▶ **WORK ORDER**
List all the lines in these records that hold "brown".

RECORD SET: Begin

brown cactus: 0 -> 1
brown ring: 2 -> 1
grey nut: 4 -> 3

RECORD SET: End
RECORD SET: Begin

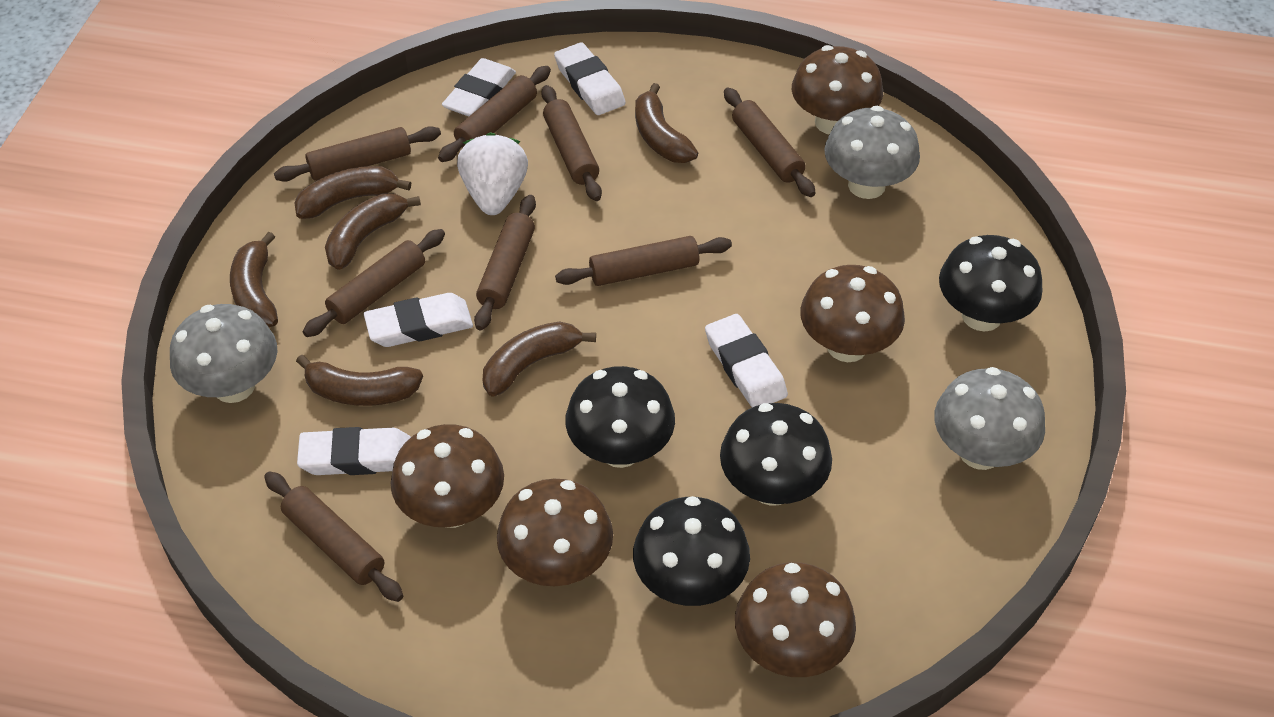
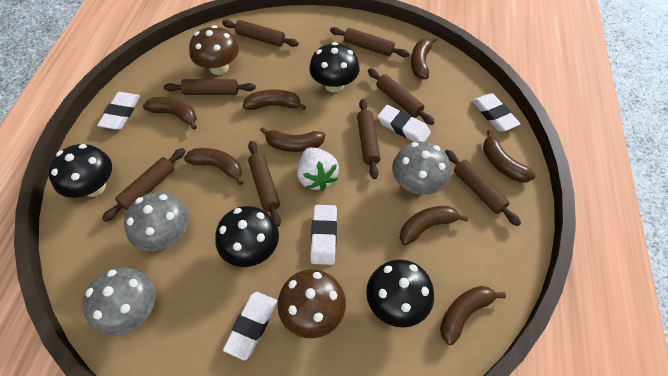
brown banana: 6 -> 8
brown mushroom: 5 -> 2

RECORD SET: End
RECORD SET: Begin

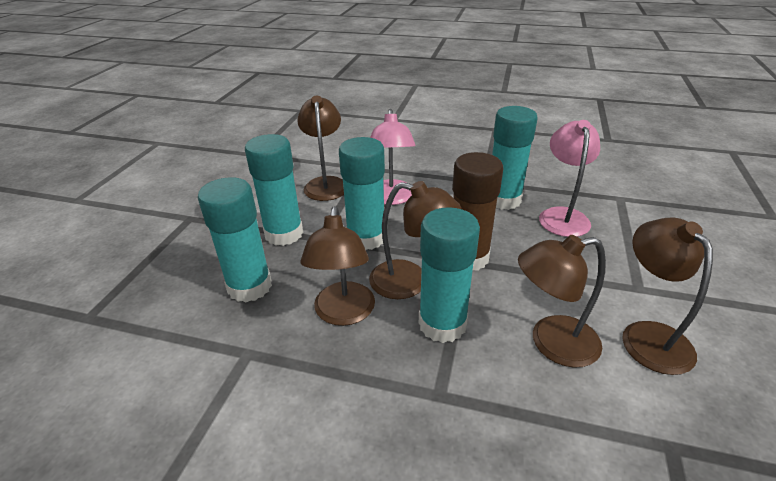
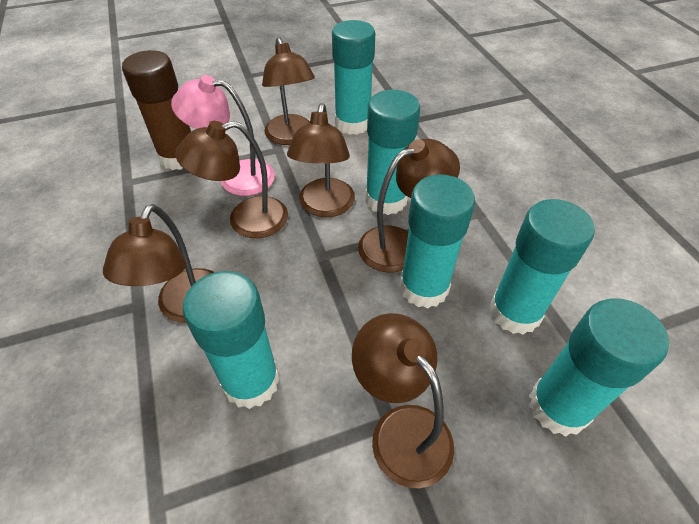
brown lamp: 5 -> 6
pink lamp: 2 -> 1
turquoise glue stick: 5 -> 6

RECORD SET: End

▶ **ANSWER BOX**
brown cactus: 0 -> 1
brown ring: 2 -> 1
brown banana: 6 -> 8
brown mushroom: 5 -> 2
brown lamp: 5 -> 6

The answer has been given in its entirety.